**REQUIRED ACTION:** Please repeat the records below exactly, skipping any pictures.

··· DATA IN THIS EXERCISE

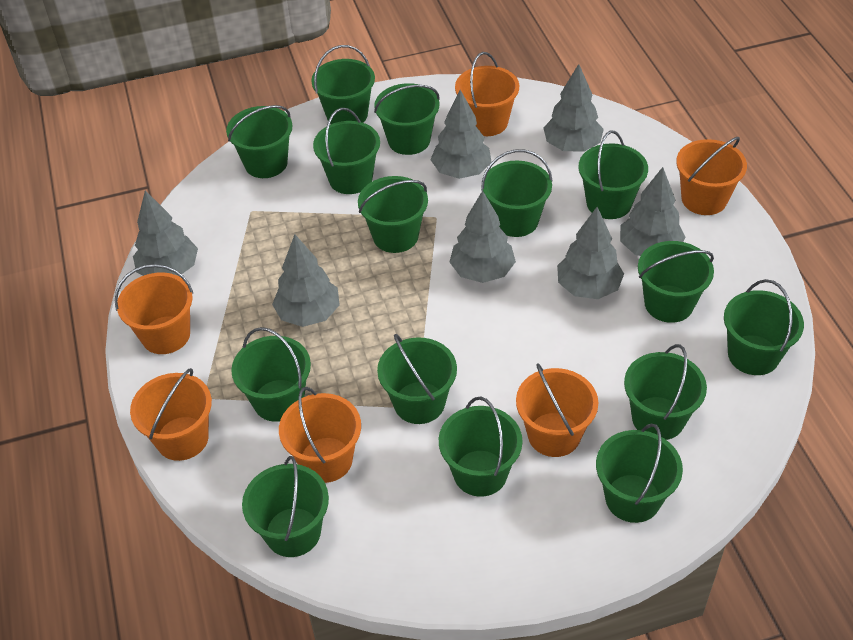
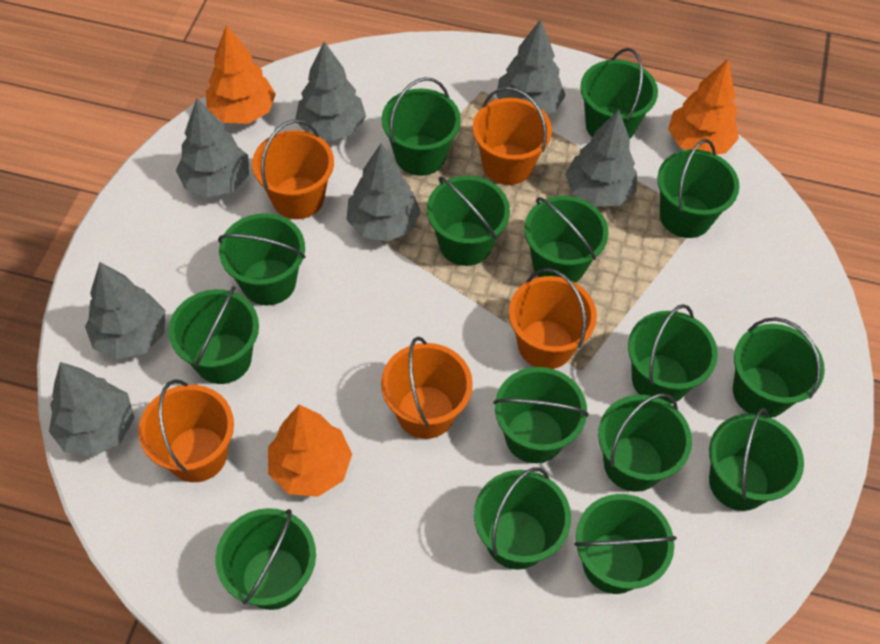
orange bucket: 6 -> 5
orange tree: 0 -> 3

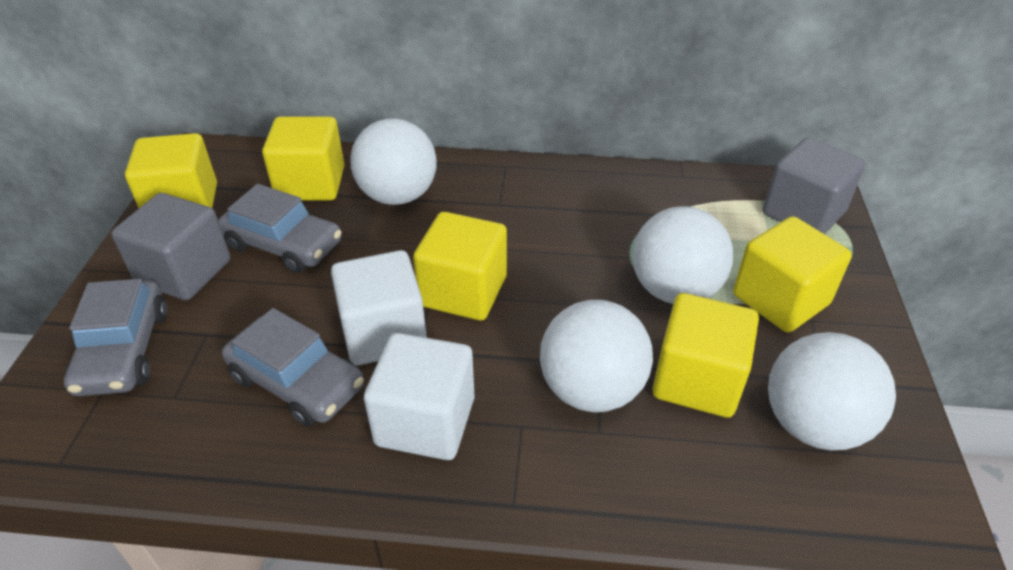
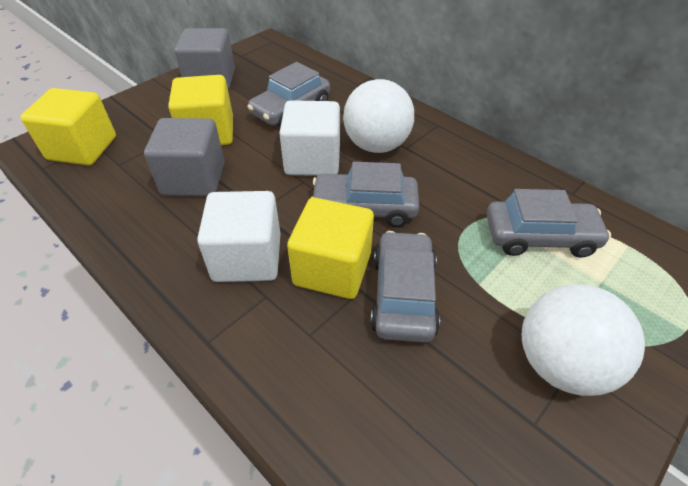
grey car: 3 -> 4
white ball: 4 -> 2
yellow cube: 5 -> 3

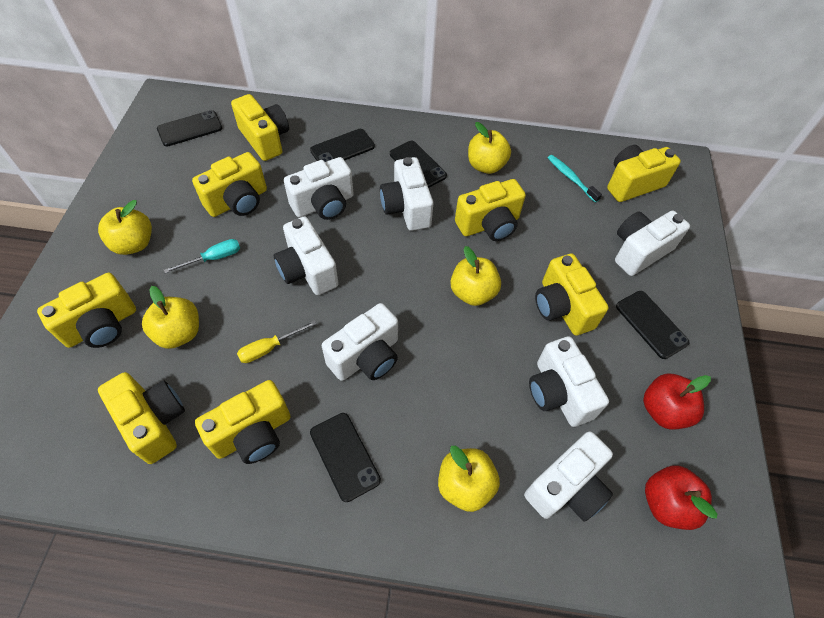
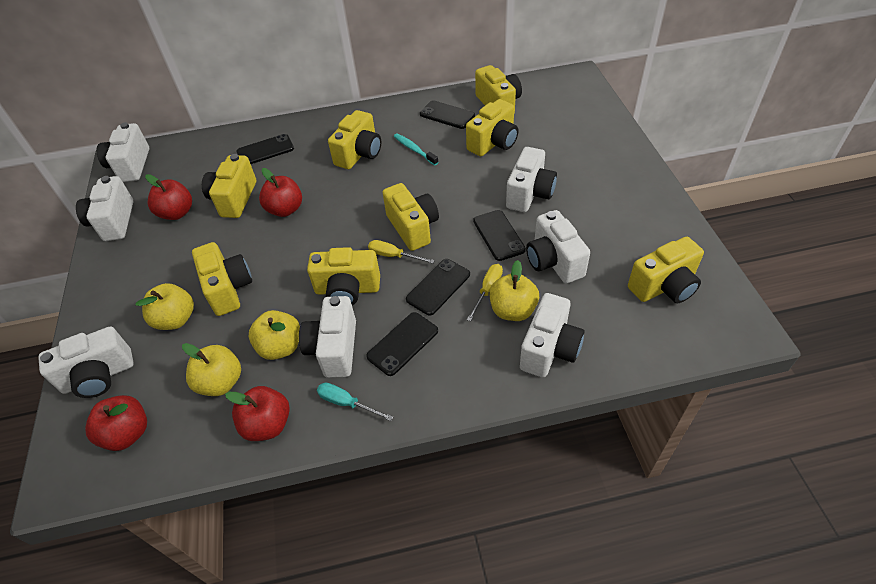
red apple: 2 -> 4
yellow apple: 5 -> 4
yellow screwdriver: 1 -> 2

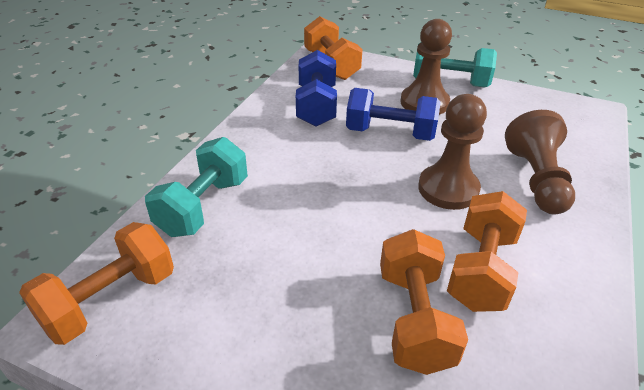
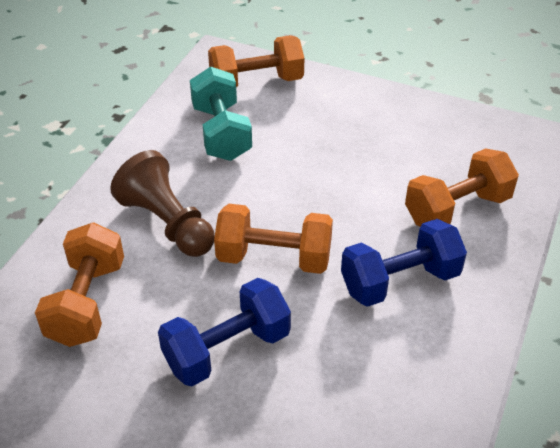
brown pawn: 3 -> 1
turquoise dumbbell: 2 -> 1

······

**YOUR RESPONSE:**
orange bucket: 6 -> 5
orange tree: 0 -> 3

grey car: 3 -> 4
white ball: 4 -> 2
yellow cube: 5 -> 3

red apple: 2 -> 4
yellow apple: 5 -> 4
yellow screwdriver: 1 -> 2

brown pawn: 3 -> 1
turquoise dumbbell: 2 -> 1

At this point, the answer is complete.